▶ Aim of the exercise
Within the records below, find the line containing "(518, 477) = (885, 455): black nut -> none". Reproduce it and each line after it exactly, and nothing else.

▶ Available records

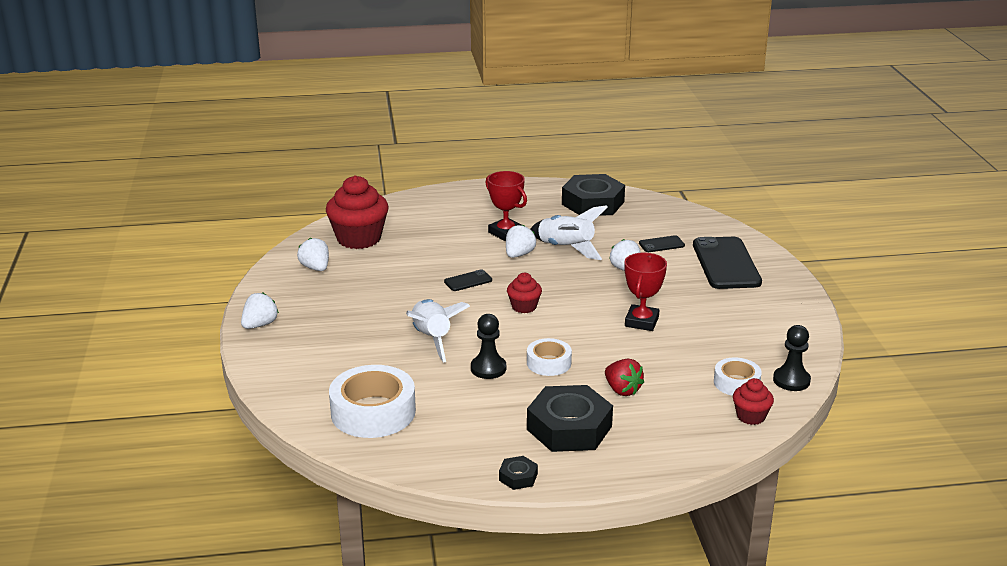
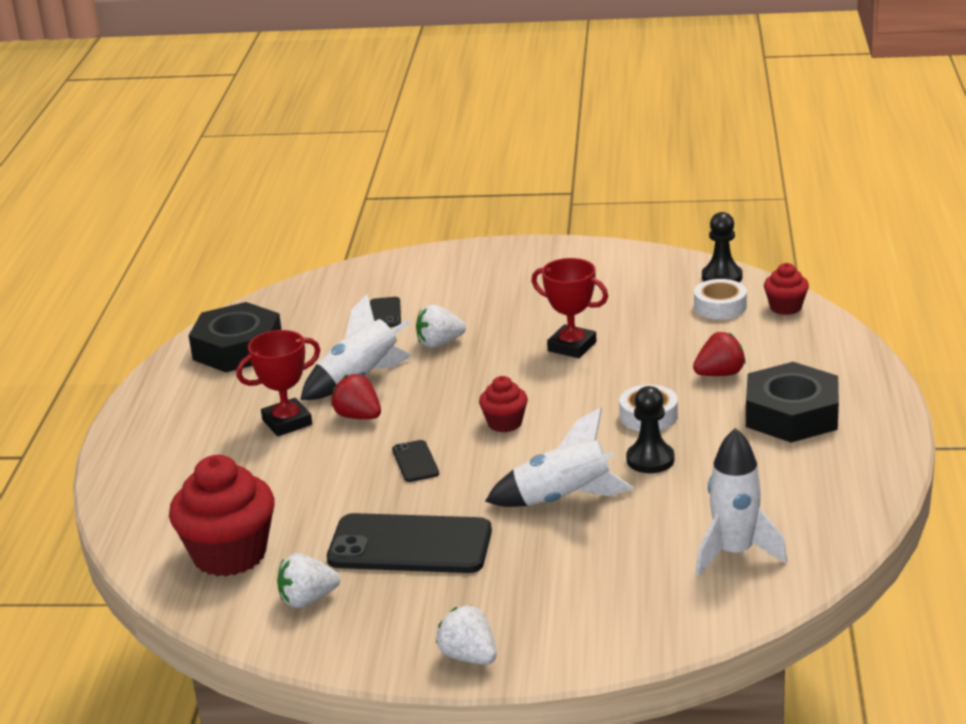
camera: 75 degrees left, 0 degrees up
(373, 412) = (734, 553): white tape -> white rocket
(518, 477) = (885, 455): black nut -> none
(519, 254) = (358, 416): white strawberry -> red strawberry
(726, 264) = (455, 279): black phone -> black phone (410, 545)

▶ Solution to the exercise
(518, 477) = (885, 455): black nut -> none
(519, 254) = (358, 416): white strawberry -> red strawberry
(726, 264) = (455, 279): black phone -> black phone (410, 545)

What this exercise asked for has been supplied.